------ WORKING DATA ------

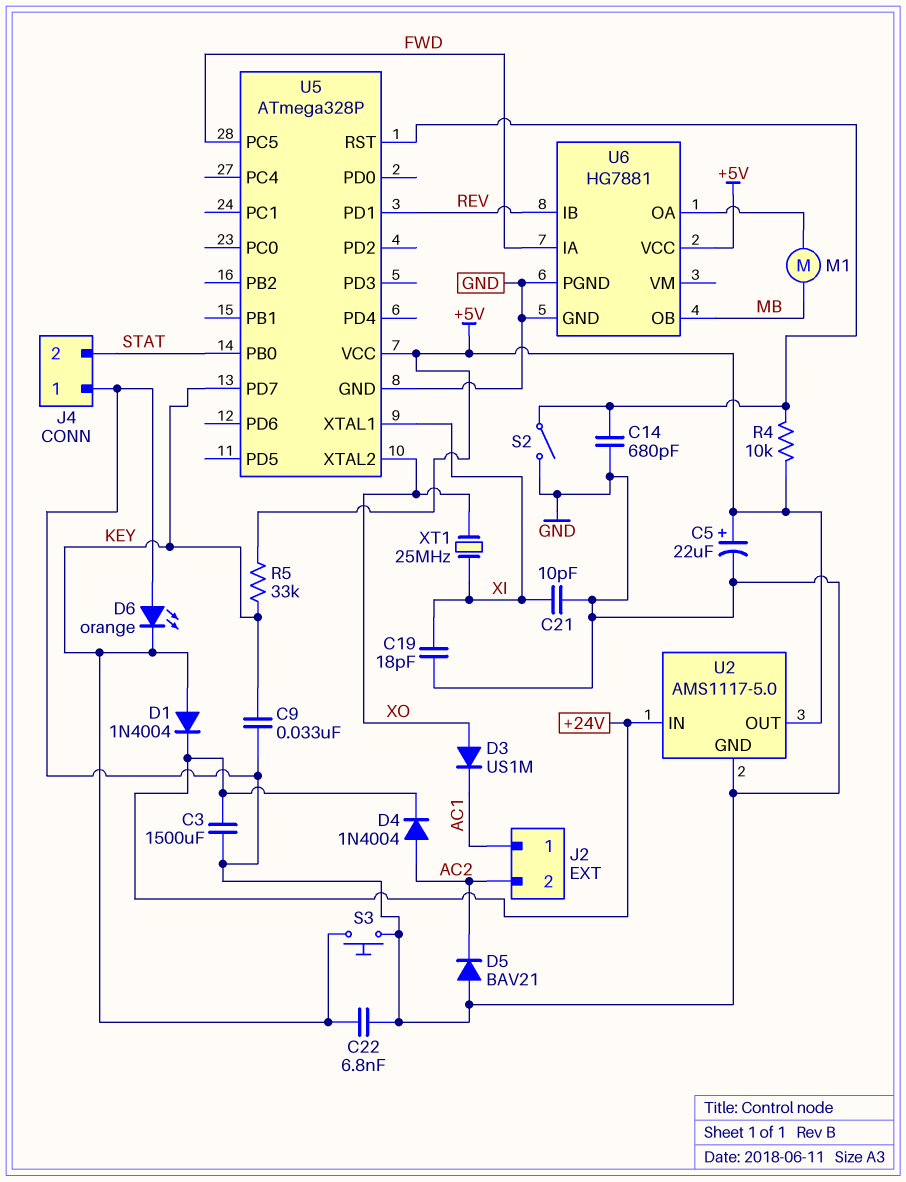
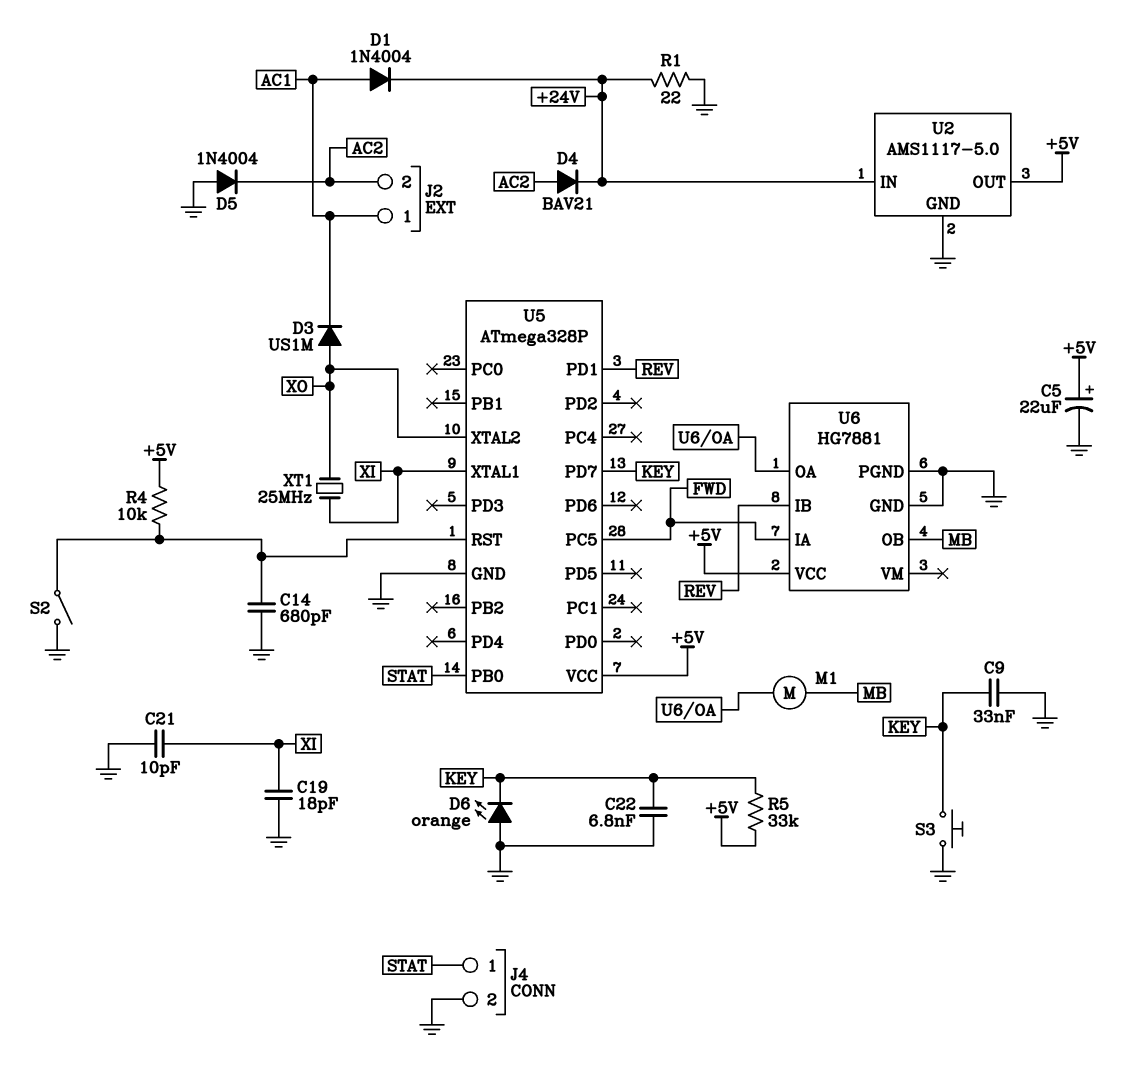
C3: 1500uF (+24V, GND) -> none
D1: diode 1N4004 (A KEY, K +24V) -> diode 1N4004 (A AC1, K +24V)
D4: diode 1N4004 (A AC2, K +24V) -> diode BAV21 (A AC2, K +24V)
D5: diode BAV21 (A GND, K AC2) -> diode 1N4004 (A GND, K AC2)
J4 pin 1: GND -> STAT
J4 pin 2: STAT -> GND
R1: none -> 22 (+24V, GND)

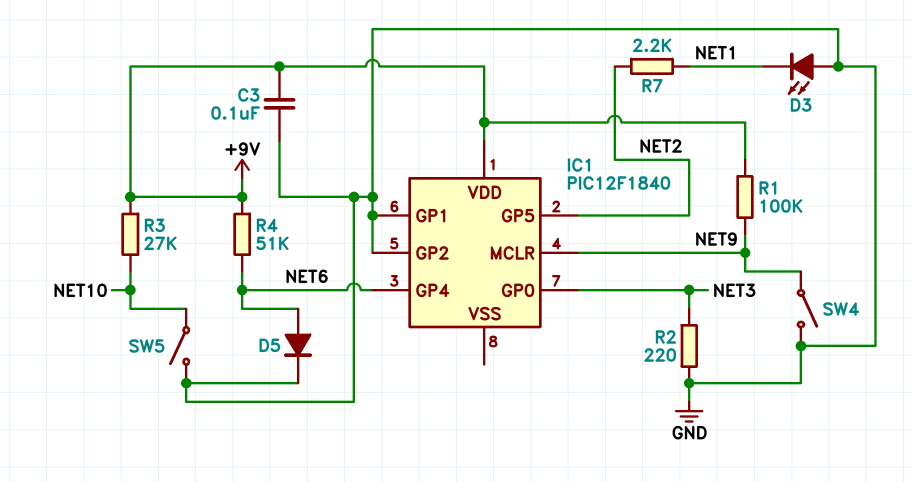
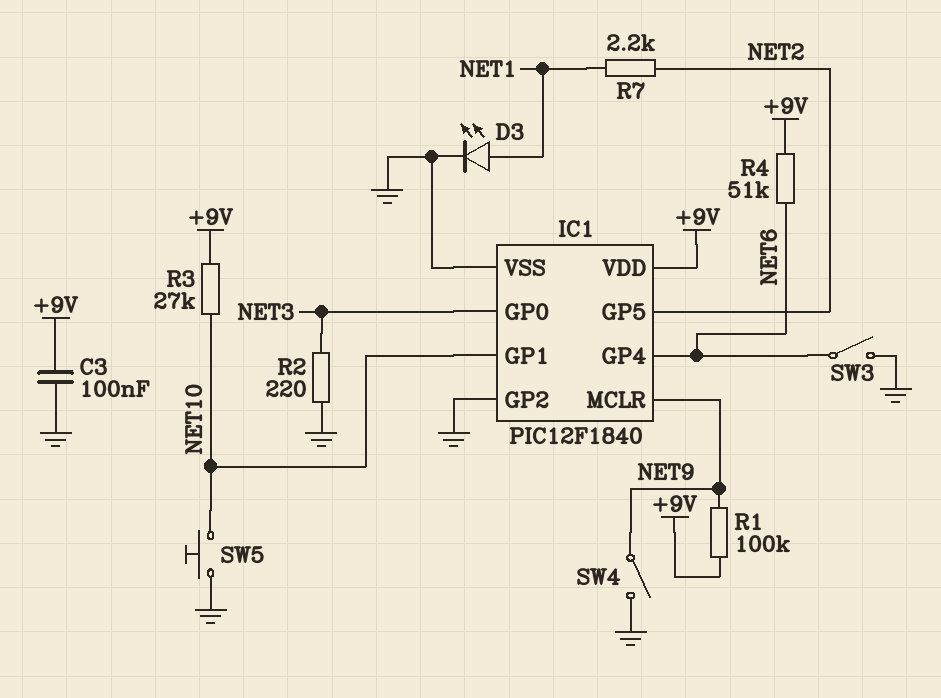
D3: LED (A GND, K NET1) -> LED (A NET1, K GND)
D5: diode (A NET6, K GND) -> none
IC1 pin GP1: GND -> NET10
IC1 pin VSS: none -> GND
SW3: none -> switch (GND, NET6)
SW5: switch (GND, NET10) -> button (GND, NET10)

------

ABOUT THIS EXERCISE –
Please show all lines from the entries that contain the word "diode".

WORKED SOLUTION –
D1: diode 1N4004 (A KEY, K +24V) -> diode 1N4004 (A AC1, K +24V)
D4: diode 1N4004 (A AC2, K +24V) -> diode BAV21 (A AC2, K +24V)
D5: diode BAV21 (A GND, K AC2) -> diode 1N4004 (A GND, K AC2)
D5: diode (A NET6, K GND) -> none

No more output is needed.